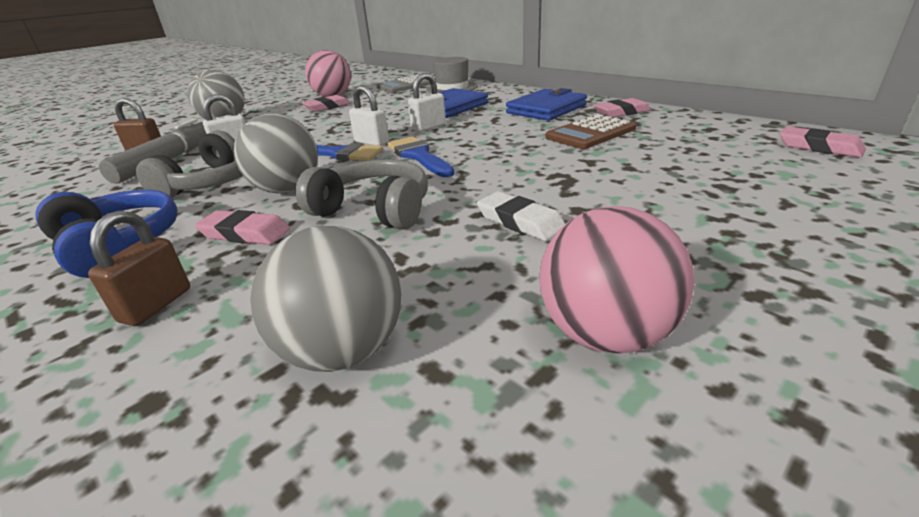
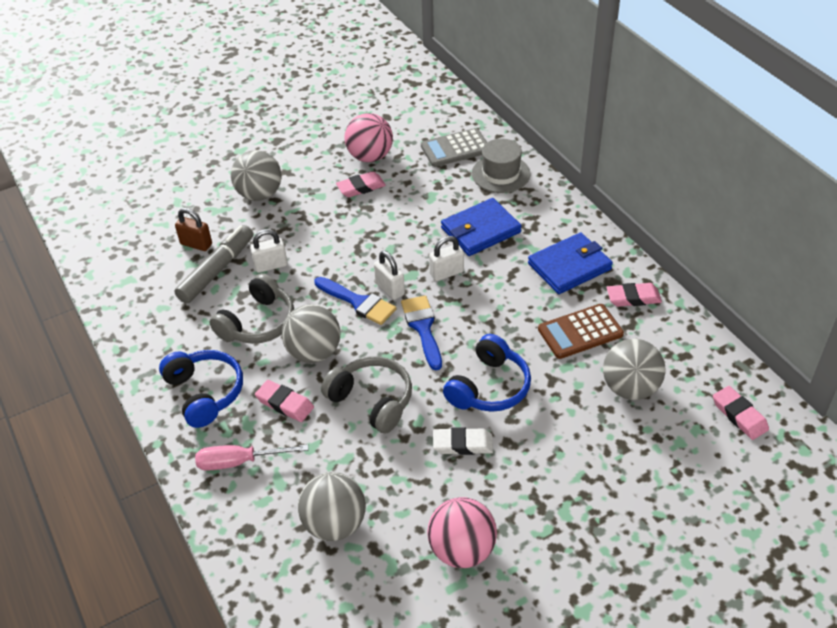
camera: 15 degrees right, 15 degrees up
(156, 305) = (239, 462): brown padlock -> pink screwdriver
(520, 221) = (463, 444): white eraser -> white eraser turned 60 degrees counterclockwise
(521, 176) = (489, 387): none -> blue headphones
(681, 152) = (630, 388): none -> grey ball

==*==

**EXERCISE OBJECTIVE**
This task calls for the number of lines in the entries that contain the string "degrees", with no accompanying text.

**RESULT OF THIS EXERCISE**
2